— TASK DETAILS —
In how many lines of the items below does the string "markup" appear, with case counting? Give only the number.

(Stored data entries)
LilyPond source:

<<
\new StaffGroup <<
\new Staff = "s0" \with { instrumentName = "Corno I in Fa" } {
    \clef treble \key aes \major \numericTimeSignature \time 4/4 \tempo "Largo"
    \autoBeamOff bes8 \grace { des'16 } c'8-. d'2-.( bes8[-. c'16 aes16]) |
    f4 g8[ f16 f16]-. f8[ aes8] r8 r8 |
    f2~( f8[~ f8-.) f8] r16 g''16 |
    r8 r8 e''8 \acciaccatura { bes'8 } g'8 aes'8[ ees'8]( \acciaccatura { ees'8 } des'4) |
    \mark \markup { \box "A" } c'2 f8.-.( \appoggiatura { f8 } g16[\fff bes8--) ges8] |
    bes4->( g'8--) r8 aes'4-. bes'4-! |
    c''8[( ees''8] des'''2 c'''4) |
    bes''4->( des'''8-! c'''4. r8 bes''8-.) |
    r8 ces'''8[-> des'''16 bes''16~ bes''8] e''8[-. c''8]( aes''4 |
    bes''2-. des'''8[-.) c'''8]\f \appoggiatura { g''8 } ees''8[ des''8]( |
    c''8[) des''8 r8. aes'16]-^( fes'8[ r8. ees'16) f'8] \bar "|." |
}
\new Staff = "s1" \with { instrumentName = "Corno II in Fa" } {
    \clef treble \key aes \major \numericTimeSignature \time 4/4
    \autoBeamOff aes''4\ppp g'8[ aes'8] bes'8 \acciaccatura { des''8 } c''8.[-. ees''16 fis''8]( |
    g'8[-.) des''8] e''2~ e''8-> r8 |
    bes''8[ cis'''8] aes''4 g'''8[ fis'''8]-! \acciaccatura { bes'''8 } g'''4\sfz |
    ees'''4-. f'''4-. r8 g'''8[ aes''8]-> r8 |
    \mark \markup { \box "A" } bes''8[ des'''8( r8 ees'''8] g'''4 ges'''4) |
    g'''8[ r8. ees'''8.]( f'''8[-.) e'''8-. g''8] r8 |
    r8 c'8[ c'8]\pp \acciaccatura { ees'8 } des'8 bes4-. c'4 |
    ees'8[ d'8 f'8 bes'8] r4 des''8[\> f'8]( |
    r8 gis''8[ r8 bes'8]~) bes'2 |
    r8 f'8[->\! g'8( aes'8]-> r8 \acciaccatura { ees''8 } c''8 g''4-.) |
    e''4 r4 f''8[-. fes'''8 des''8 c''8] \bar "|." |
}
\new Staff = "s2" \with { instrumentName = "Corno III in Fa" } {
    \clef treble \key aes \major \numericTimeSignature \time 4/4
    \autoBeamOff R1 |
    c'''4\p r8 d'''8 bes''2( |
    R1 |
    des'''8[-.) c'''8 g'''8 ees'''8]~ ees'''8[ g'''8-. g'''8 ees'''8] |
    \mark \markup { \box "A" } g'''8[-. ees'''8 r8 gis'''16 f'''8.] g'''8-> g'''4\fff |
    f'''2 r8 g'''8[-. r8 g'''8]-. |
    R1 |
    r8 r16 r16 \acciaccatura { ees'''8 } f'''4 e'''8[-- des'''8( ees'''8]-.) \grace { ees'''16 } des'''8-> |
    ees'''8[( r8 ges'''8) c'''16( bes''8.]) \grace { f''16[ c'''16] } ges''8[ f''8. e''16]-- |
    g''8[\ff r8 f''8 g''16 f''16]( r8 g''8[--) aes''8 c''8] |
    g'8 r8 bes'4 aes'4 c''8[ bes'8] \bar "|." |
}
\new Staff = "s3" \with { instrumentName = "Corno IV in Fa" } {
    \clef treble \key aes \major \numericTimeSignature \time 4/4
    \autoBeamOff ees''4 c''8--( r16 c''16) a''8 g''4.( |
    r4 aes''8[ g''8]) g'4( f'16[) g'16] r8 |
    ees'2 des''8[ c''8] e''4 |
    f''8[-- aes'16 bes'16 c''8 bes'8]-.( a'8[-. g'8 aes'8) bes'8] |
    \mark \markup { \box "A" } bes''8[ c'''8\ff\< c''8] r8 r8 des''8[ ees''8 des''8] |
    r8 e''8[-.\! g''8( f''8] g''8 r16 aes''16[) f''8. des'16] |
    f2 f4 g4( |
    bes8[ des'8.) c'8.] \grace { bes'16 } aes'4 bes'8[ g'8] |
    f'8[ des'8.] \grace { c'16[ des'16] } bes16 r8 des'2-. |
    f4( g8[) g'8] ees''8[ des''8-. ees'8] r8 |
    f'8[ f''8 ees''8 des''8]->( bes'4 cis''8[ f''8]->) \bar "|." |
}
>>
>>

— OUTPUT —
4